Starting at the first line of the records below, reproduce every line up to and including the line with "(783, 371) = (366, 276): none", but leave out all pictures.

Object change listings:
BEGIN

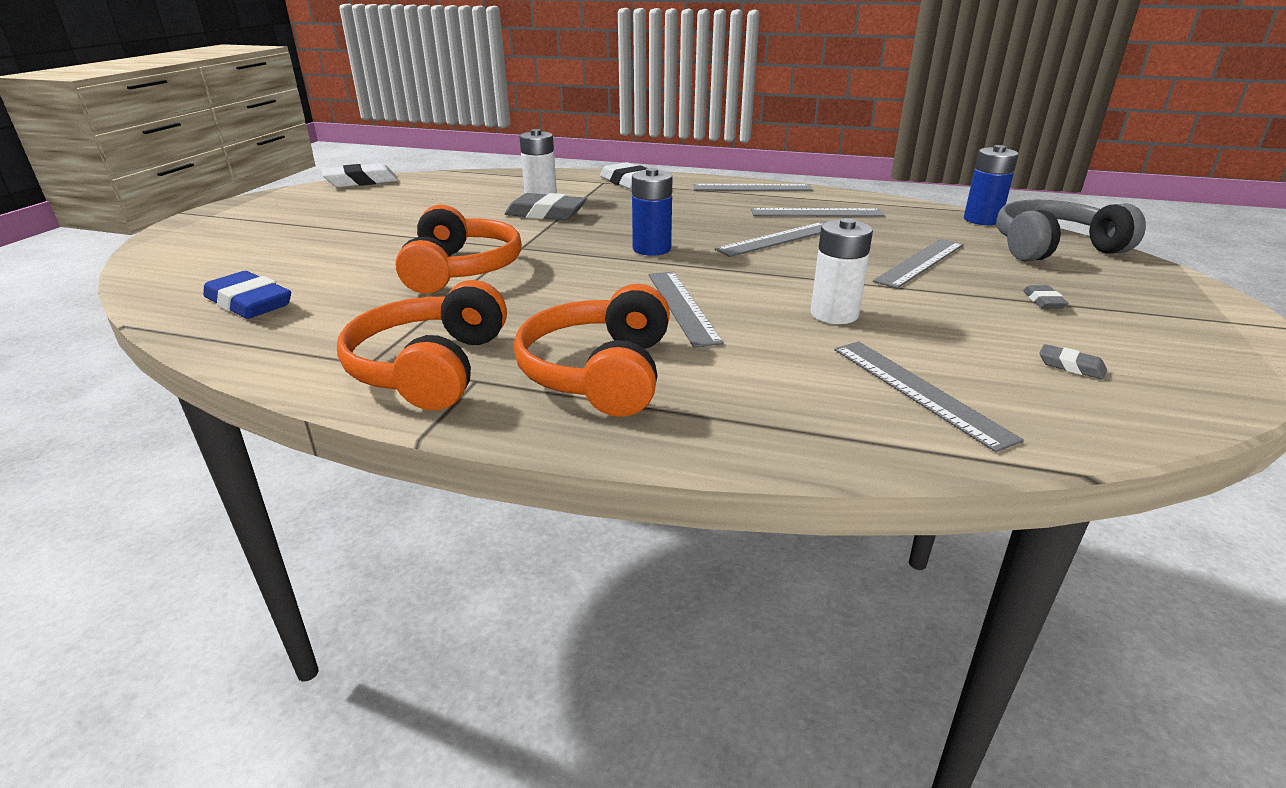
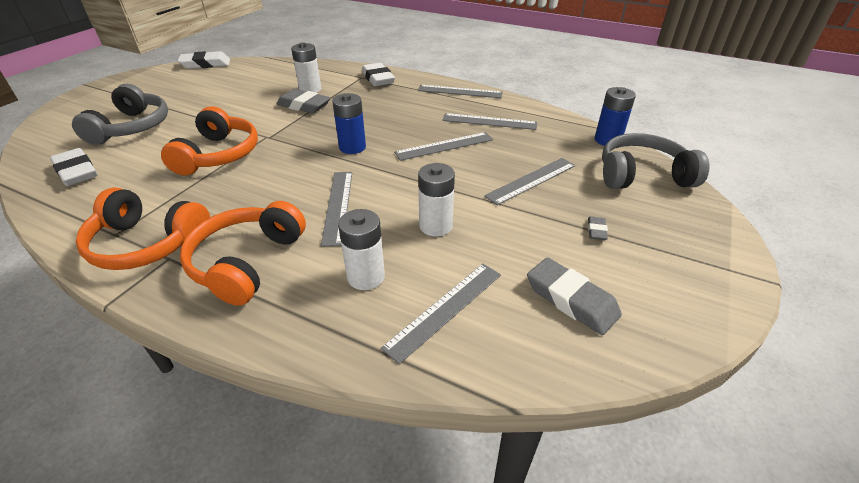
camera: 10 degrees right, 10 degrees up
(249, 303) = (76, 172): blue eraser -> white eraser
(300, 251) = (132, 127): none -> grey headphones
(430, 368) = (147, 244): orange headphones -> orange headphones turned 90 degrees counterclockwise
(783, 371) = (366, 276): none -> white battery
(918, 391) = (445, 309): grey ruler -> grey ruler turned 60 degrees clockwise
(1071, 366) = (571, 300): grey eraser -> grey eraser, size x2.05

END

• **REPLY TO THE EXERCISE**
camera: 10 degrees right, 10 degrees up
(249, 303) = (76, 172): blue eraser -> white eraser
(300, 251) = (132, 127): none -> grey headphones
(430, 368) = (147, 244): orange headphones -> orange headphones turned 90 degrees counterclockwise
(783, 371) = (366, 276): none -> white battery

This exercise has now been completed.